WHAT TO DO:
In your copy, each record should read exactly as it does below, and no pictures should be present.

Scene change data:
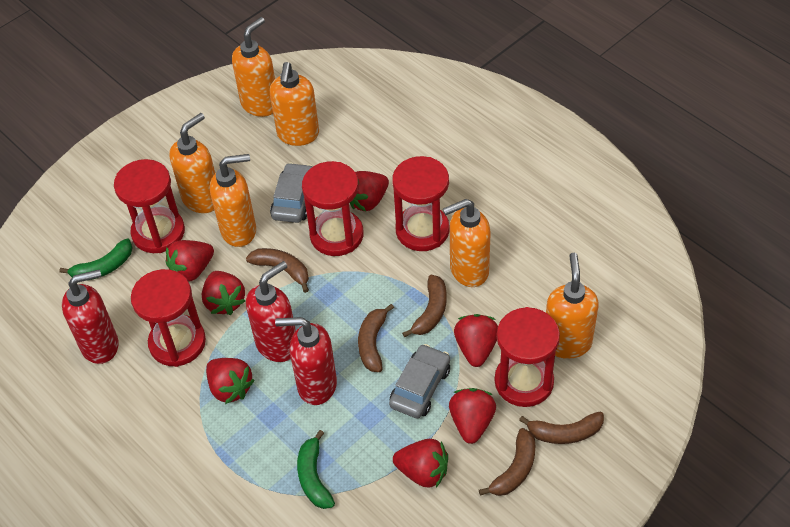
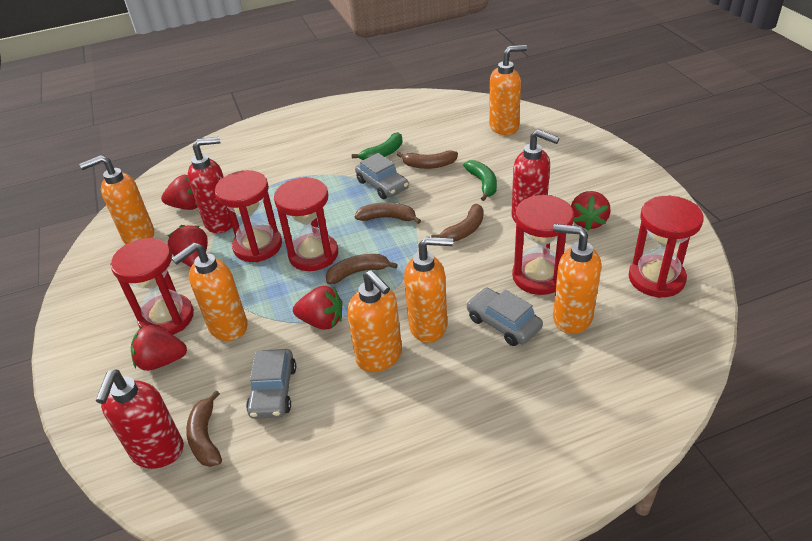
grey car: 2 -> 3
red strawberry: 7 -> 5

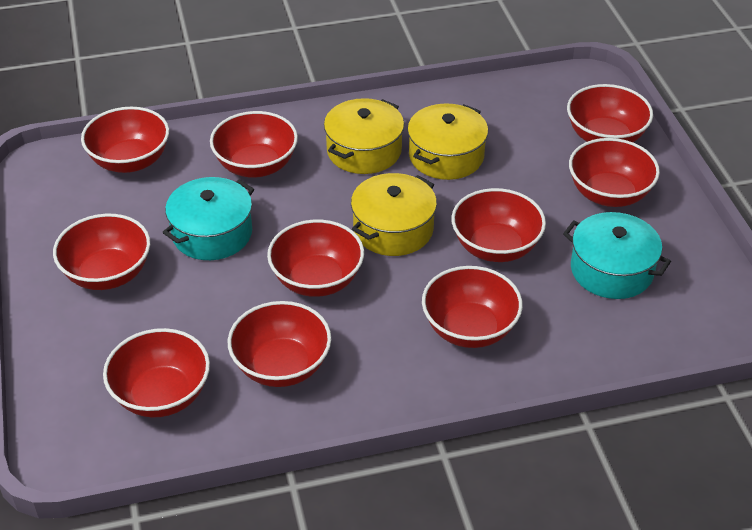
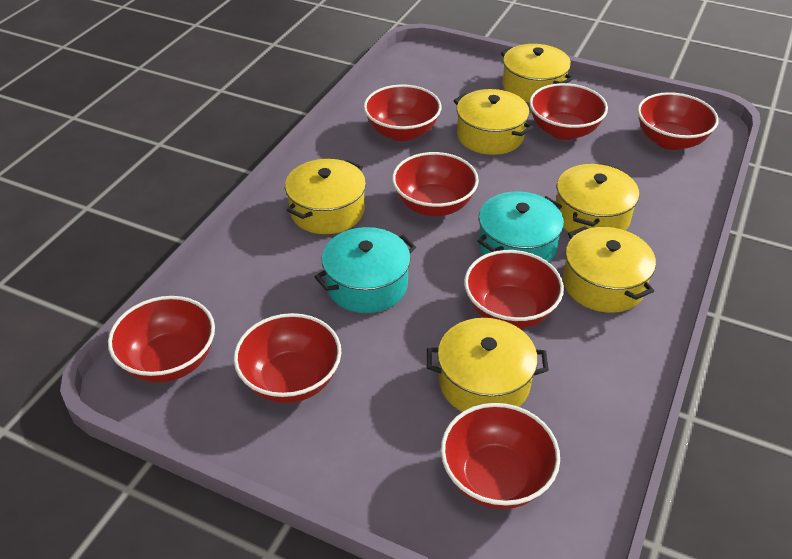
red bowl: 10 -> 8
yellow pot: 3 -> 6

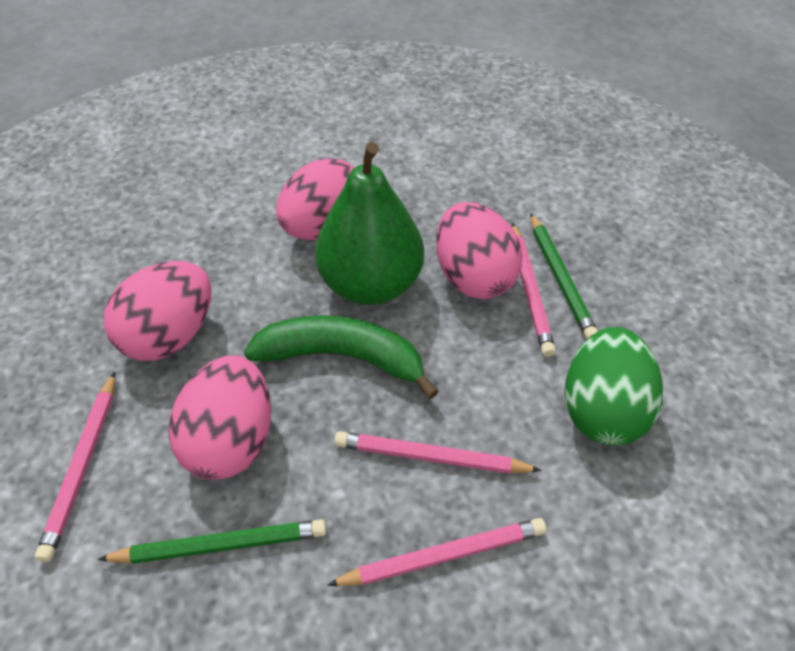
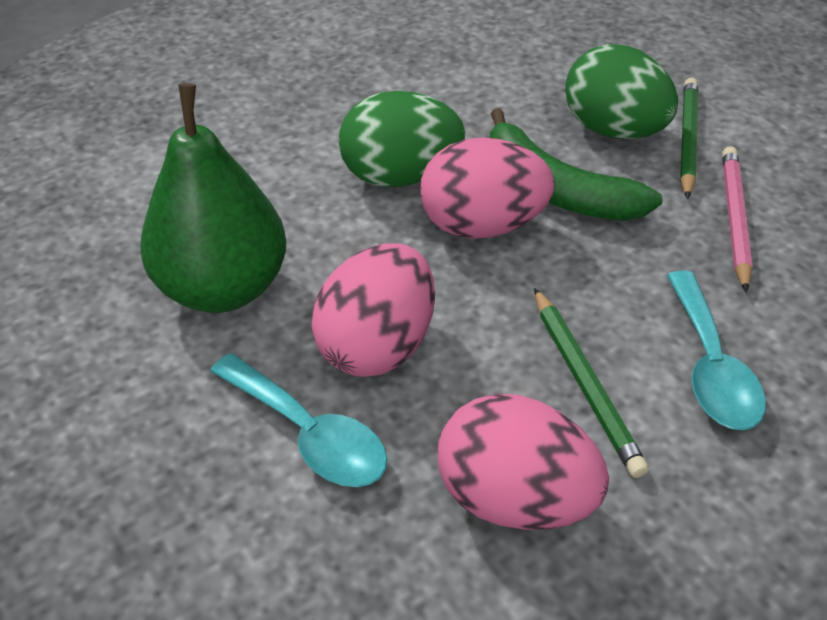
green egg: 1 -> 2
pink egg: 4 -> 3
pink pencil: 4 -> 1
turquoise spoon: 0 -> 2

RESULT FOR THIS EXERCISE:
grey car: 2 -> 3
red strawberry: 7 -> 5

red bowl: 10 -> 8
yellow pot: 3 -> 6

green egg: 1 -> 2
pink egg: 4 -> 3
pink pencil: 4 -> 1
turquoise spoon: 0 -> 2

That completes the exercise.